**THE PROBLEM**
Your task is to transcribe, word for word, the line containing "STEPPER pin IN2: A2 -> 8" and all lines that follow it to the end of the entries. Leave out the pictures.

(AVAILABLE DATA Opens)

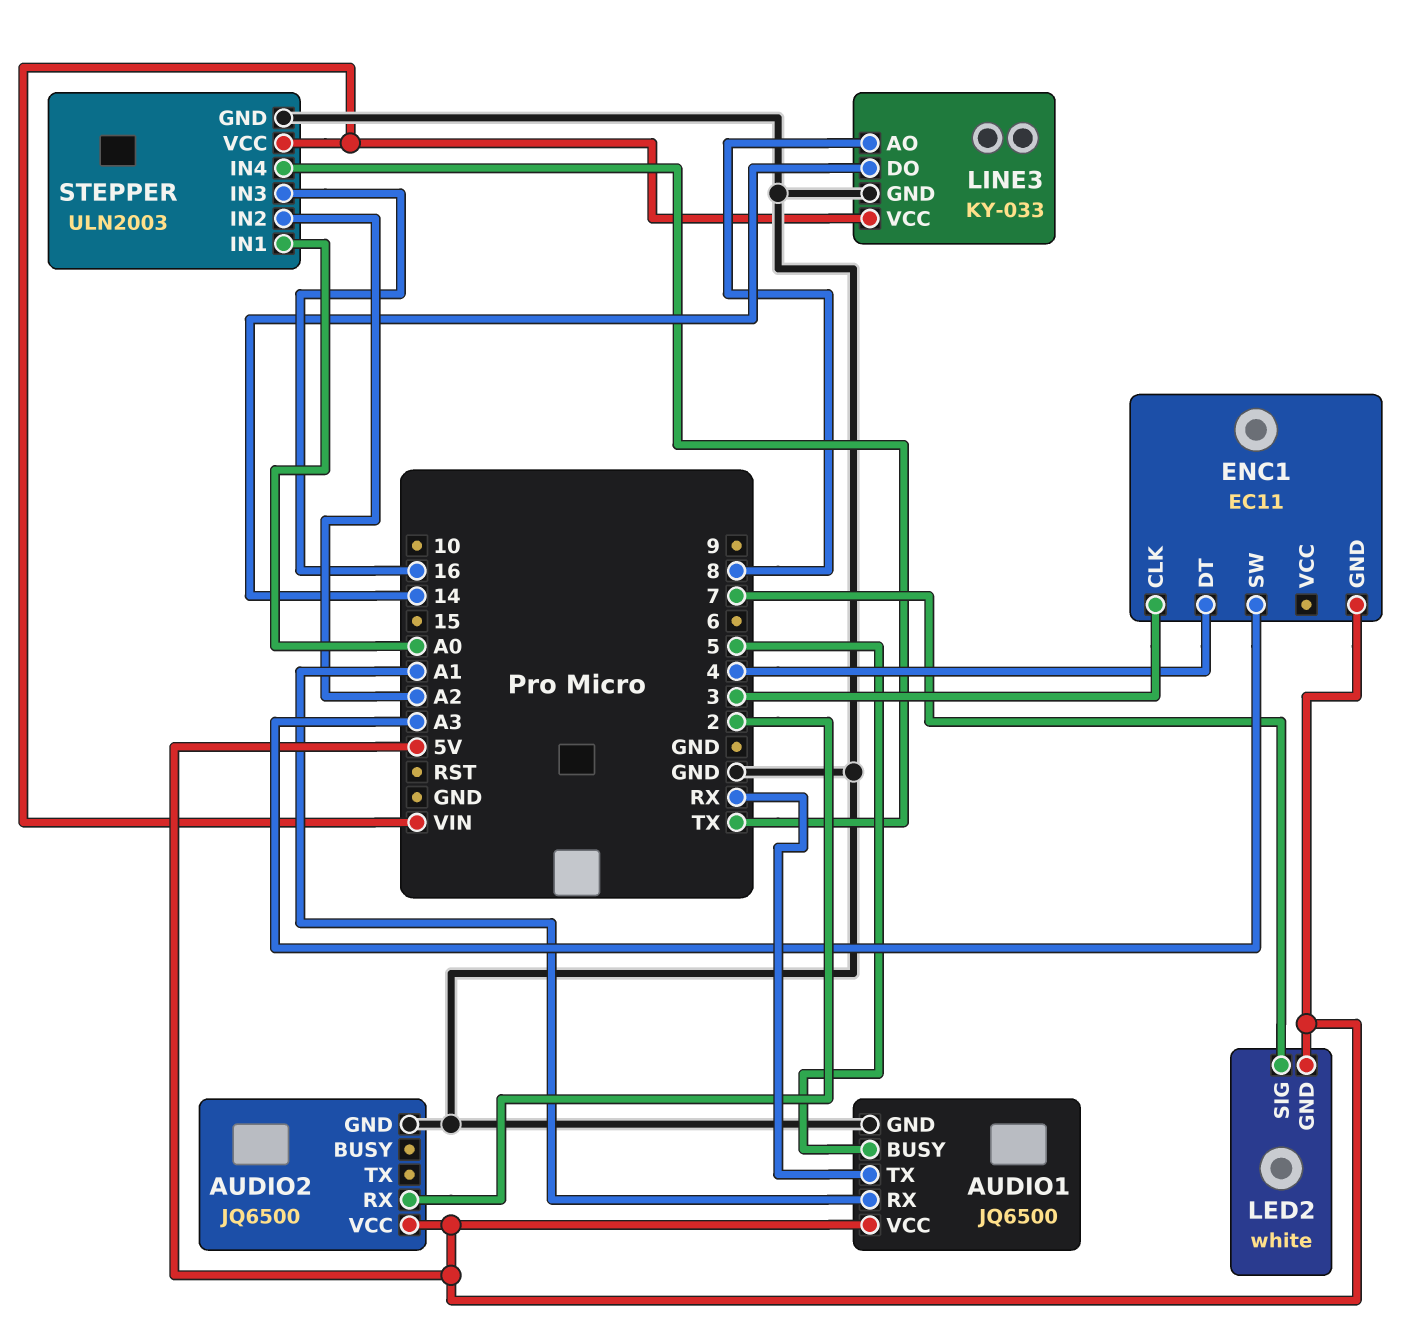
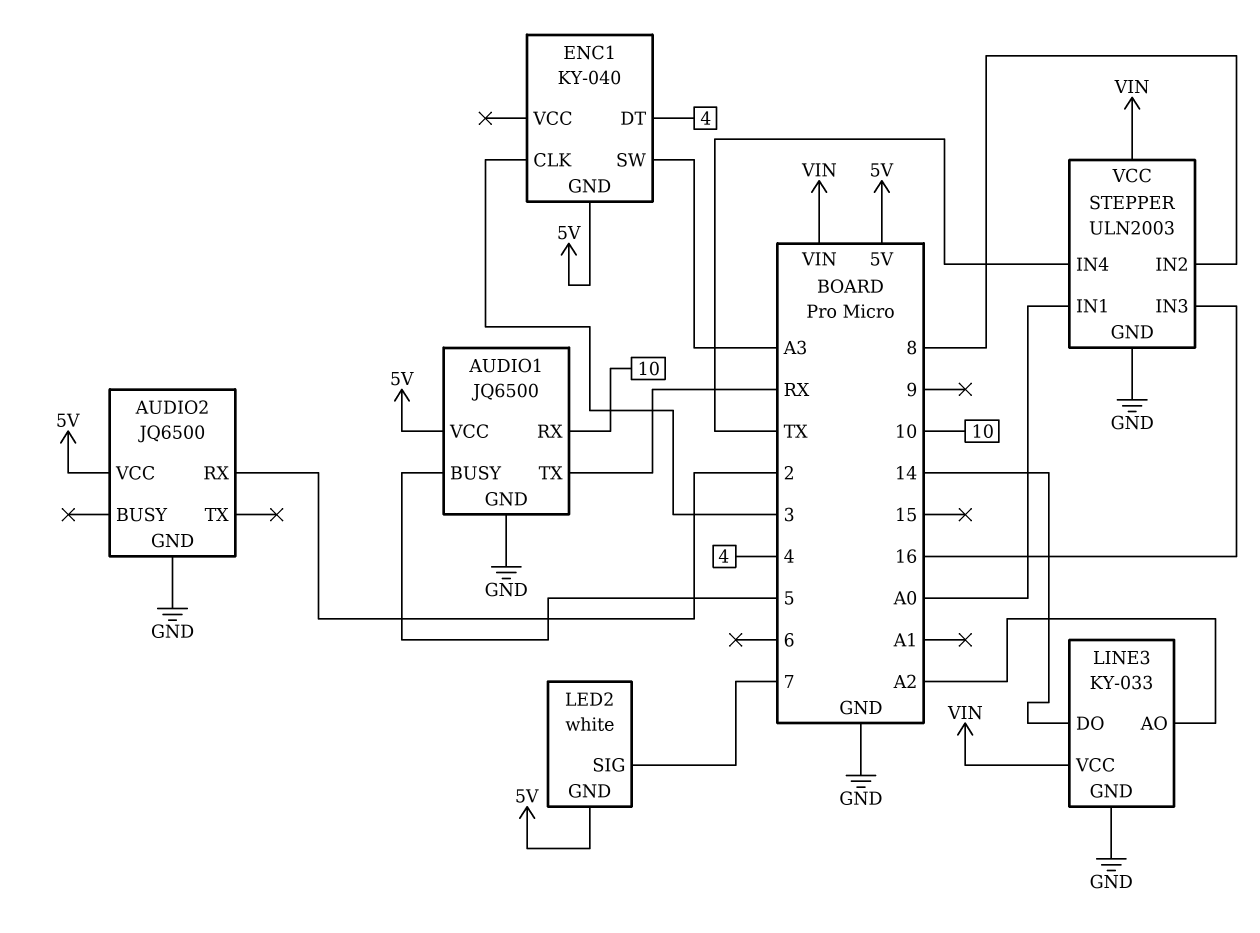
AUDIO1 pin RX: A1 -> 10
ENC1: EC11 -> KY-040
LINE3 pin AO: 8 -> A2
STEPPER pin IN2: A2 -> 8

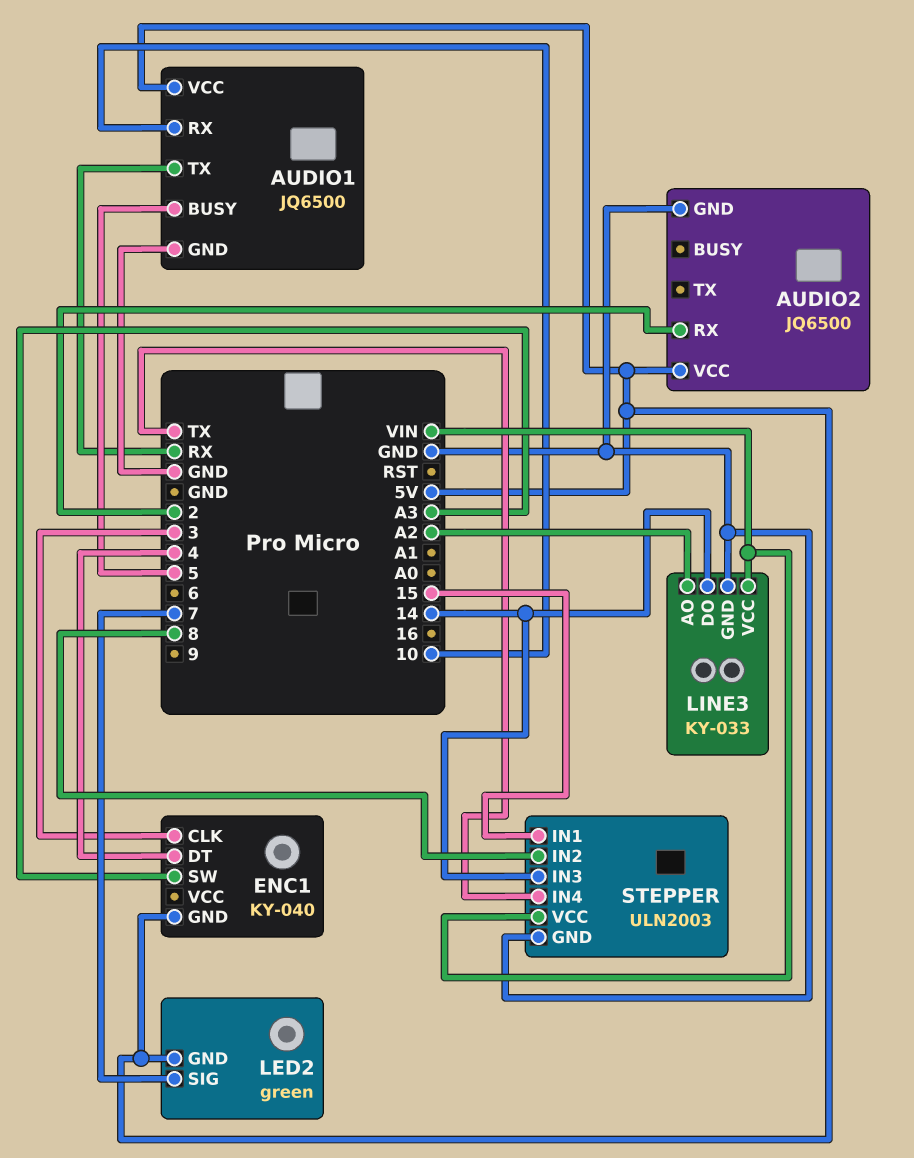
LED2: white -> green
STEPPER pin IN1: A0 -> 15
STEPPER pin IN3: 16 -> 14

(AVAILABLE DATA Closes)

**EXERCISE OUTPUT**
STEPPER pin IN2: A2 -> 8

LED2: white -> green
STEPPER pin IN1: A0 -> 15
STEPPER pin IN3: 16 -> 14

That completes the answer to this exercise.